| Task inputs |
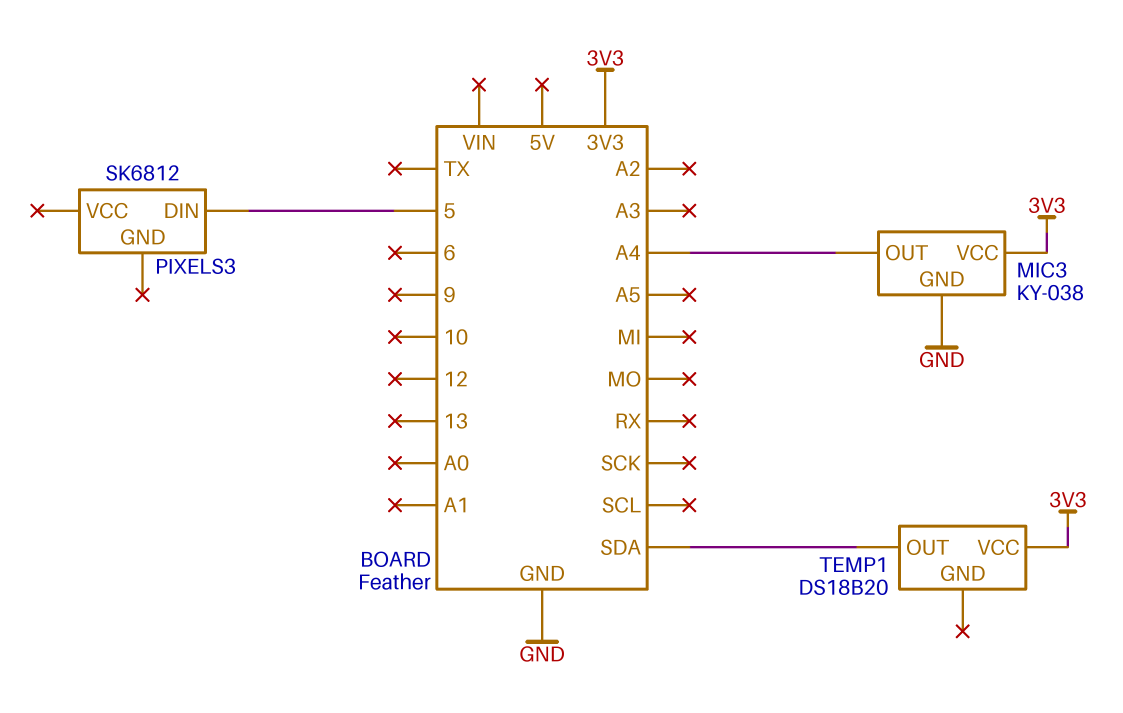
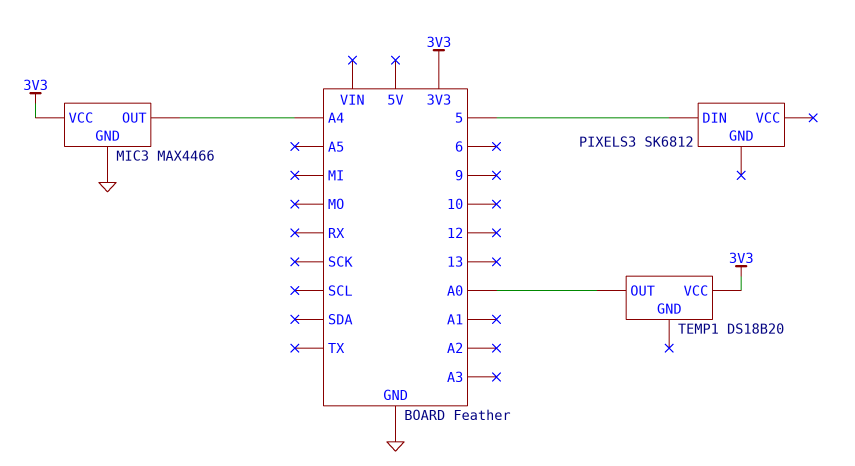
MIC3: KY-038 -> MAX4466
TEMP1 pin OUT: SDA -> A0

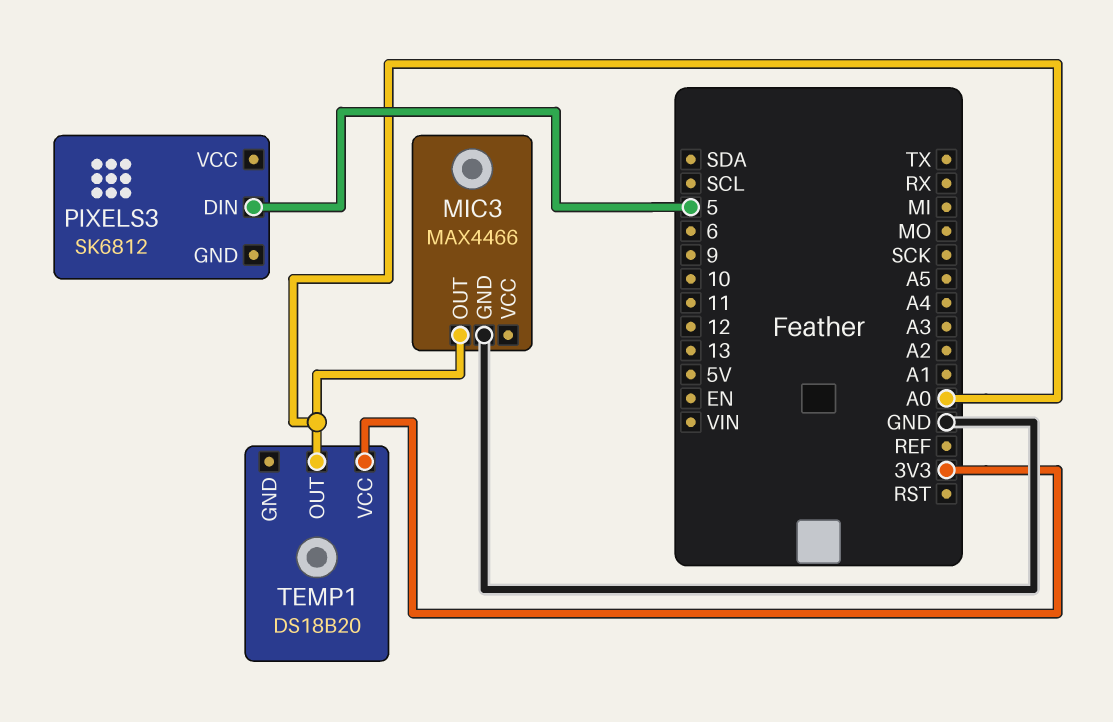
MIC3 pin OUT: A4 -> A0
MIC3 pin VCC: 3V3 -> none

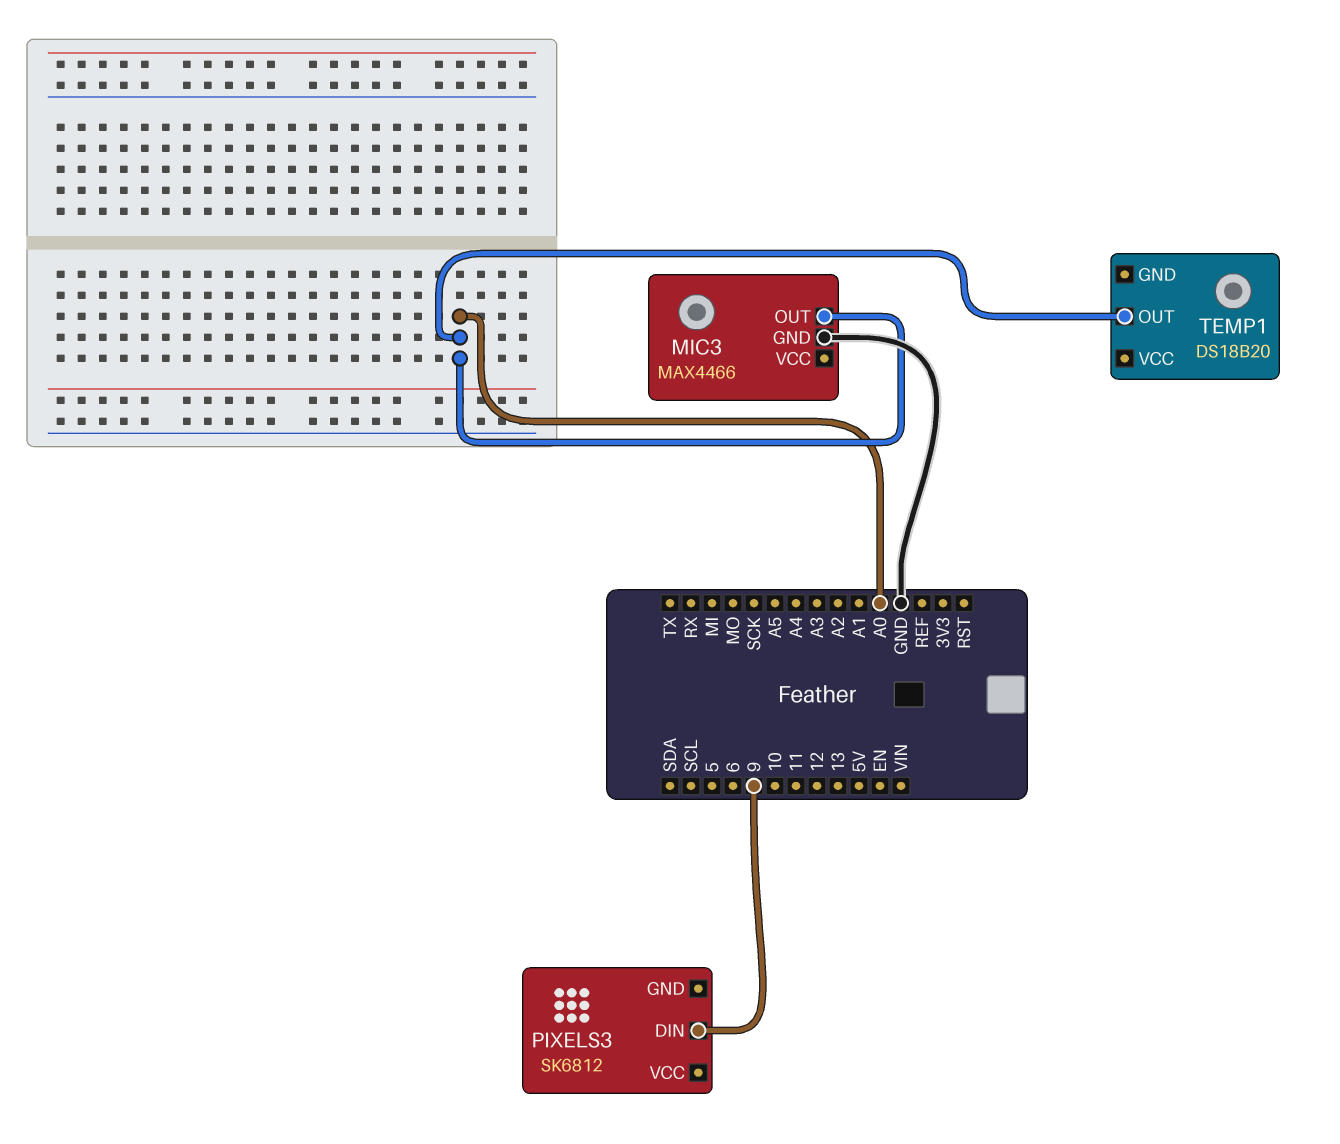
PIXELS3 pin DIN: 5 -> 9
TEMP1 pin VCC: 3V3 -> none

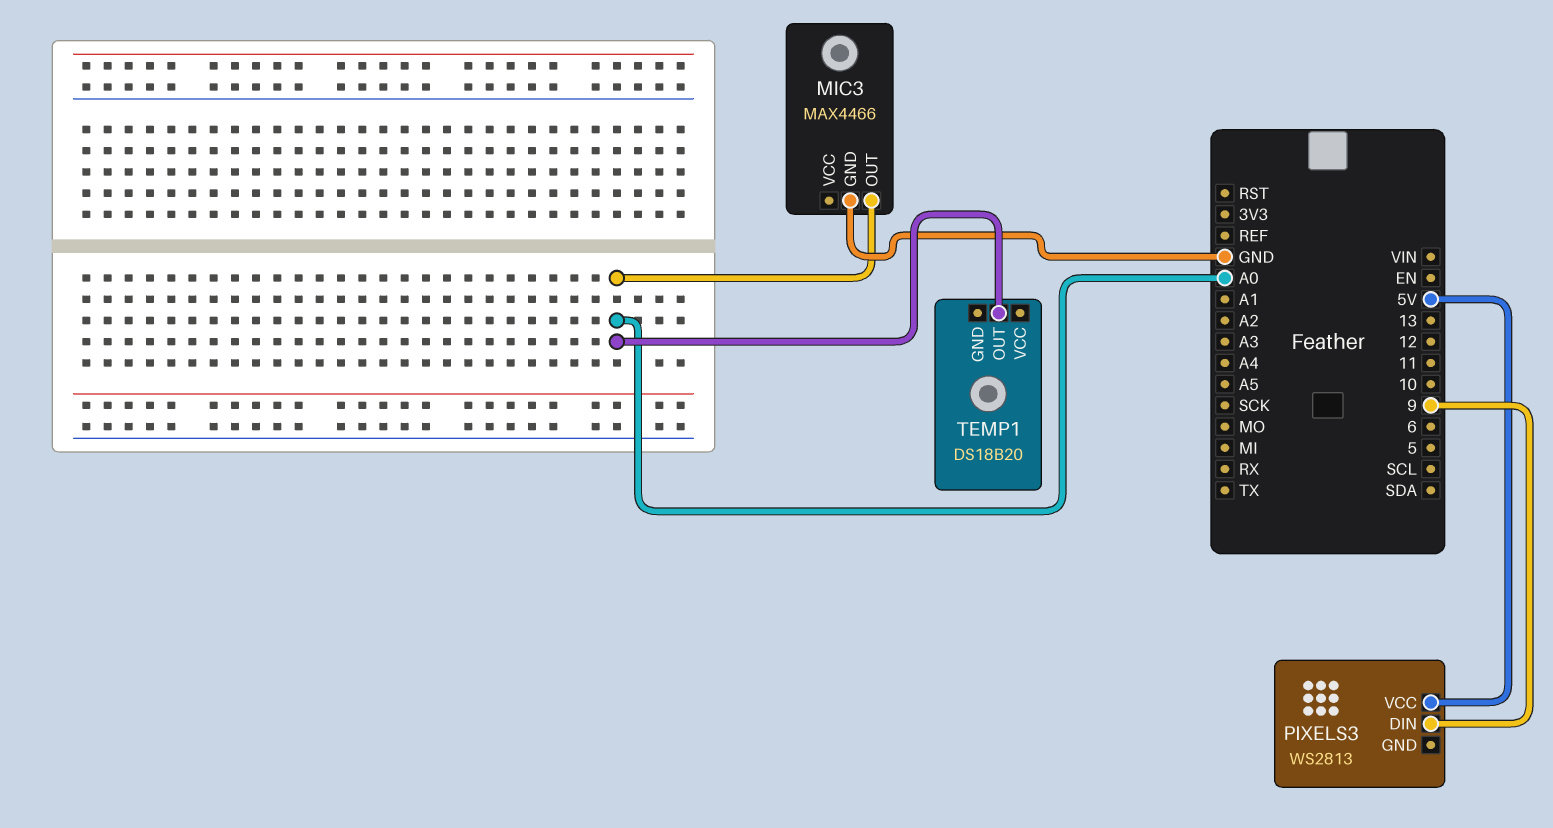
PIXELS3: SK6812 -> WS2813
PIXELS3 pin VCC: none -> 5V

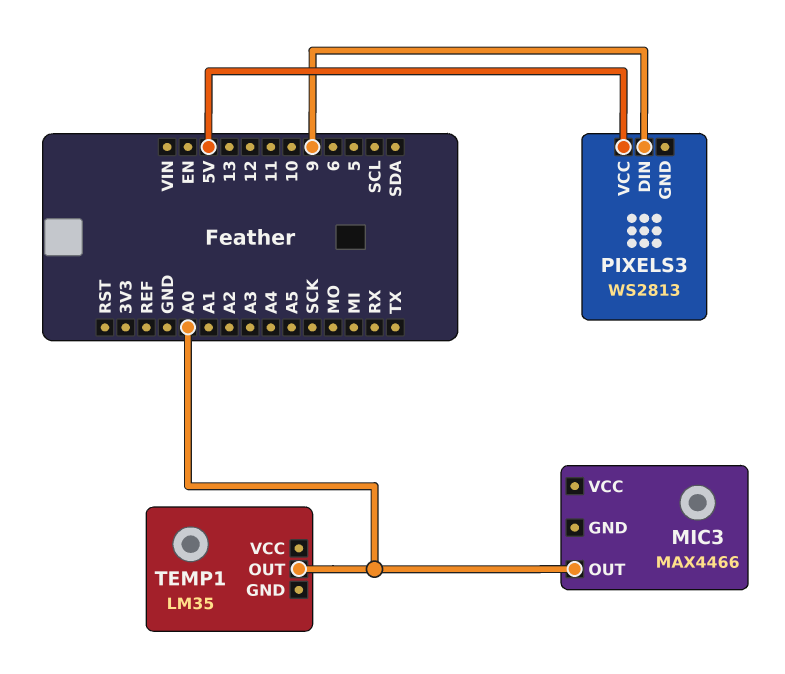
MIC3 pin GND: GND -> none
TEMP1: DS18B20 -> LM35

| Task item |
In the data, the line that contains "PIXELS3 pin DIN: 5 -> 9" begins the part to write out; restate it and each line after it word for word through the end, with no pictures.

| The completed task |
PIXELS3 pin DIN: 5 -> 9
TEMP1 pin VCC: 3V3 -> none

PIXELS3: SK6812 -> WS2813
PIXELS3 pin VCC: none -> 5V

MIC3 pin GND: GND -> none
TEMP1: DS18B20 -> LM35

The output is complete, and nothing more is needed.